Change detection data:

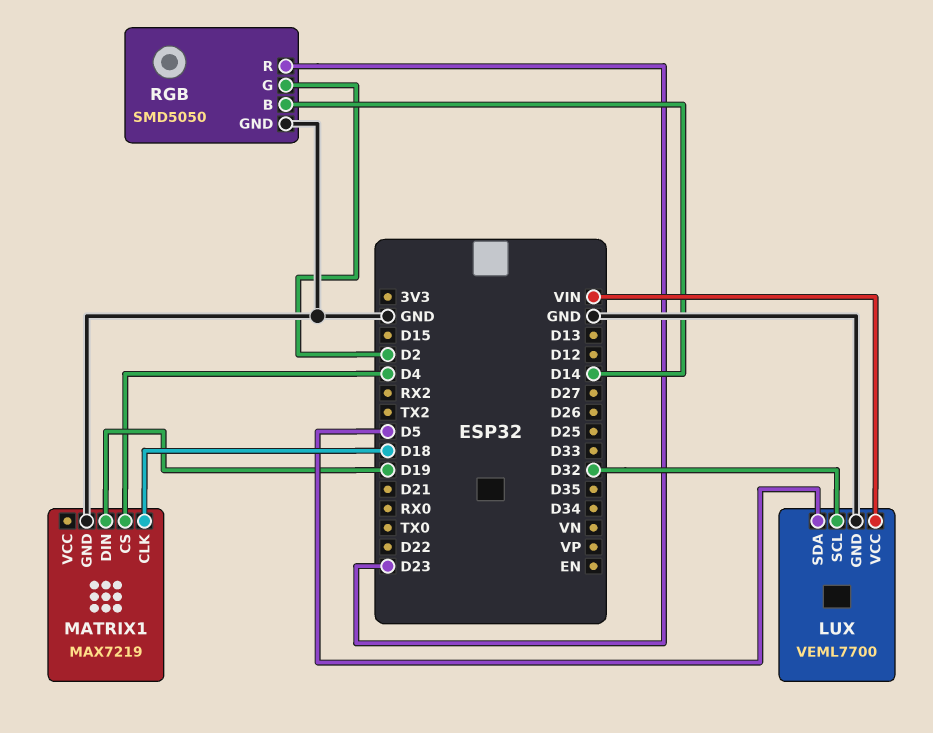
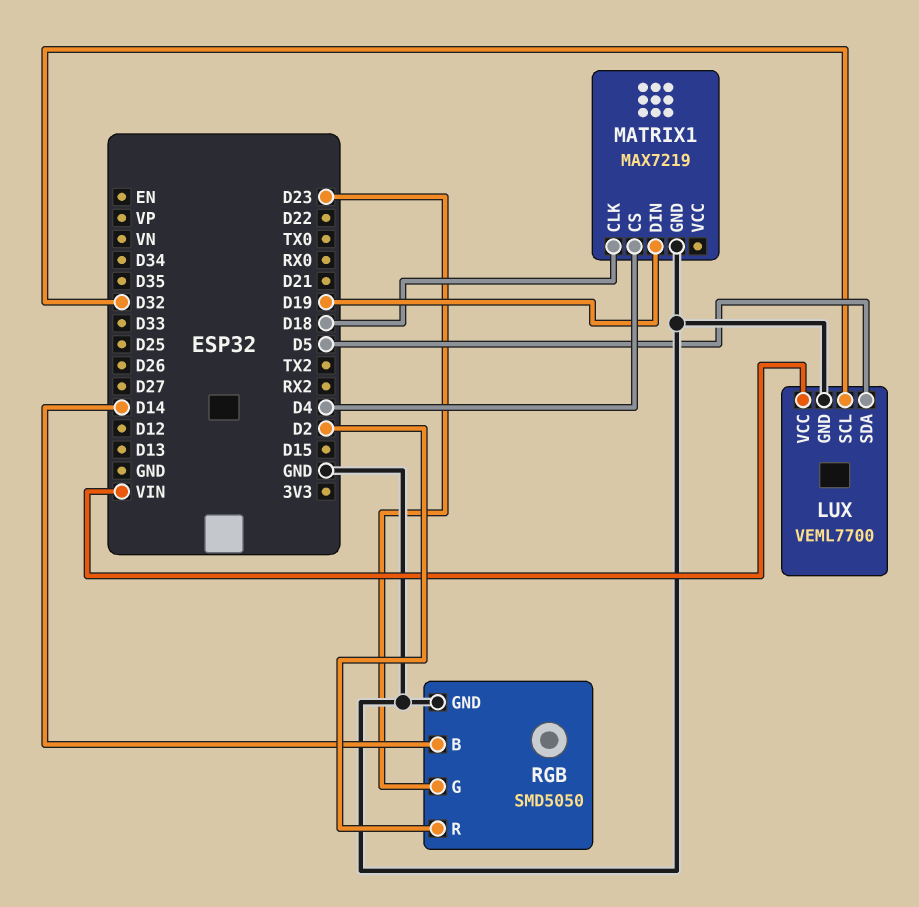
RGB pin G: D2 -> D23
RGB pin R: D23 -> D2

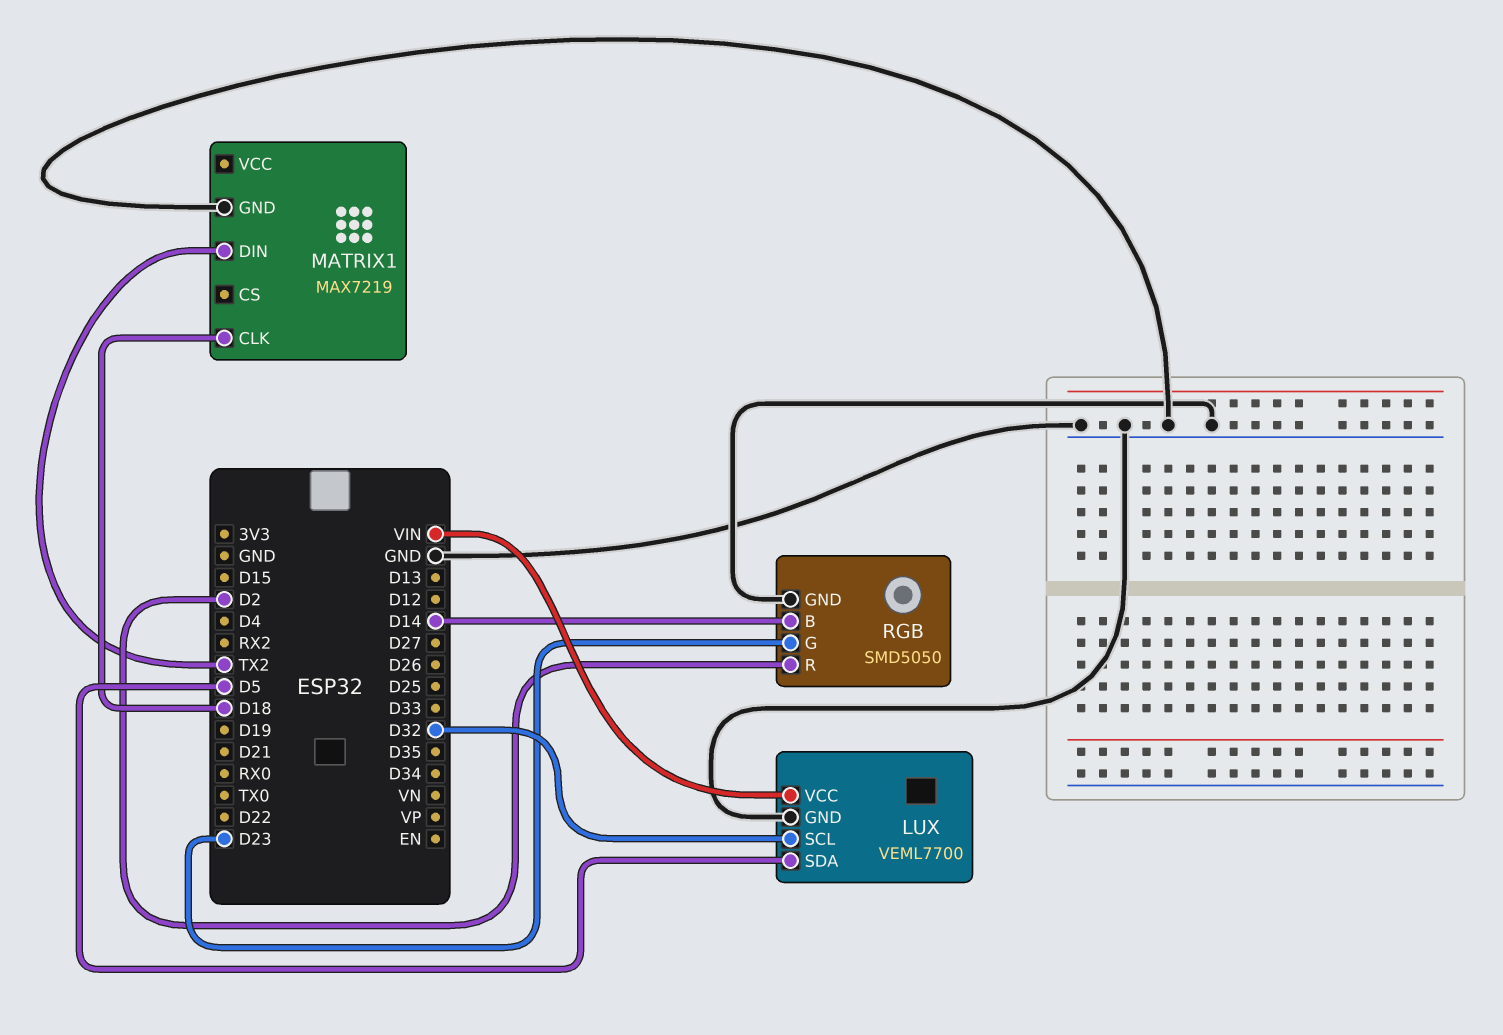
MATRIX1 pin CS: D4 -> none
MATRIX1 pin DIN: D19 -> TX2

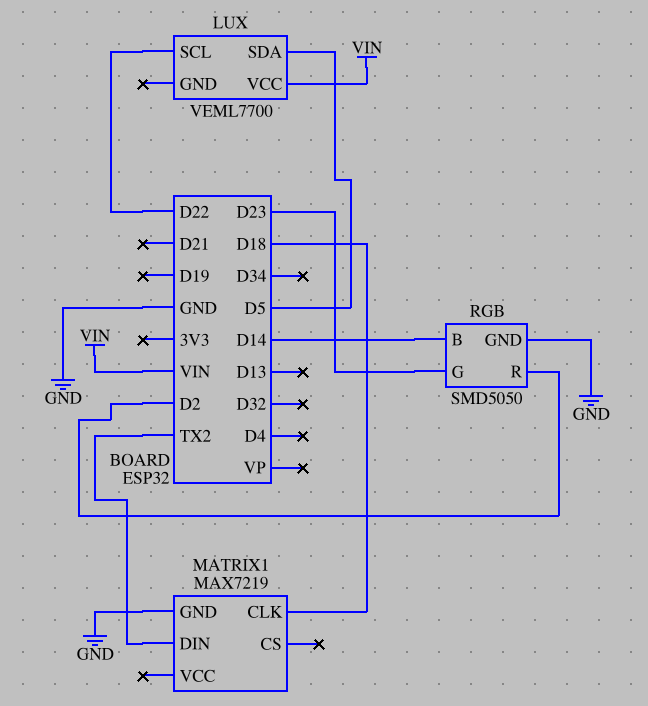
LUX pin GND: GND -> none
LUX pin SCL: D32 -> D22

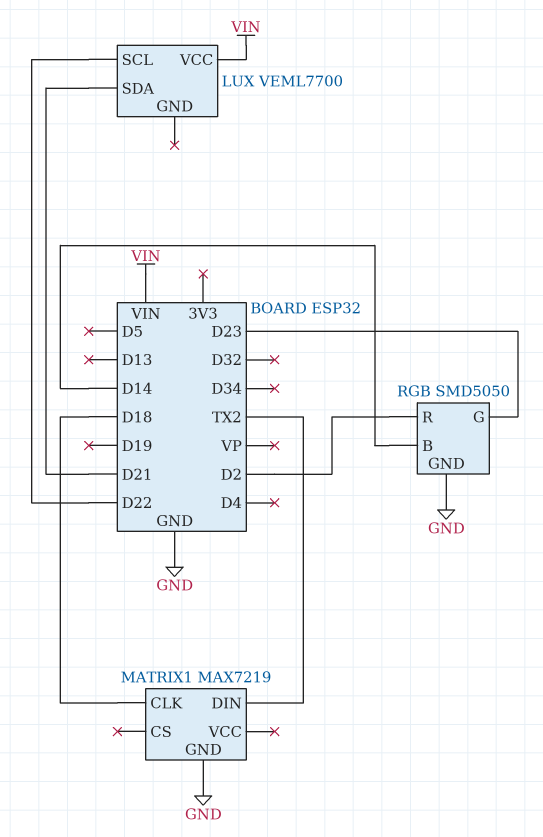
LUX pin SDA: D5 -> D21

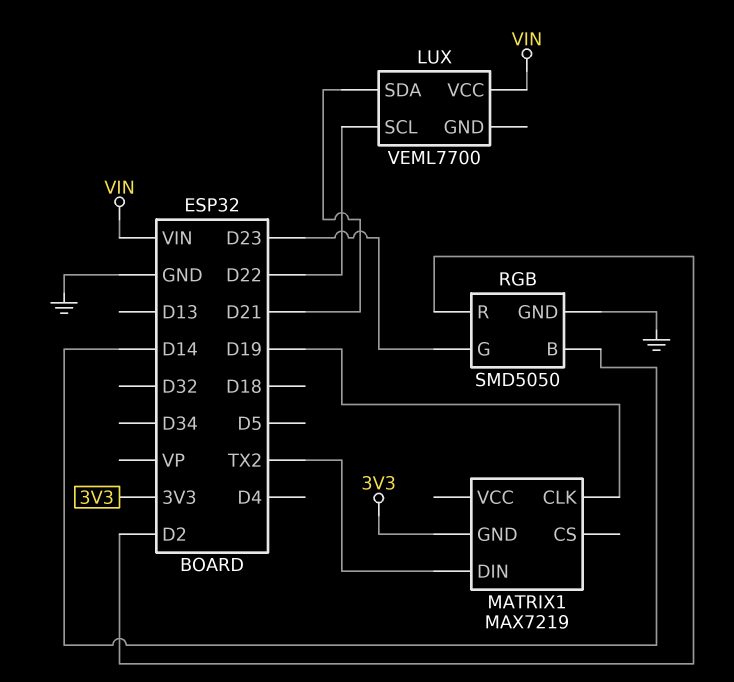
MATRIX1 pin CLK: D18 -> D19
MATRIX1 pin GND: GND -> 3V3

- [PROBLEM STATEMENT]
From the first line to the last, retype the data above exactly, but not its images.

- [ANSWER BOX]
RGB pin G: D2 -> D23
RGB pin R: D23 -> D2

MATRIX1 pin CS: D4 -> none
MATRIX1 pin DIN: D19 -> TX2

LUX pin GND: GND -> none
LUX pin SCL: D32 -> D22

LUX pin SDA: D5 -> D21

MATRIX1 pin CLK: D18 -> D19
MATRIX1 pin GND: GND -> 3V3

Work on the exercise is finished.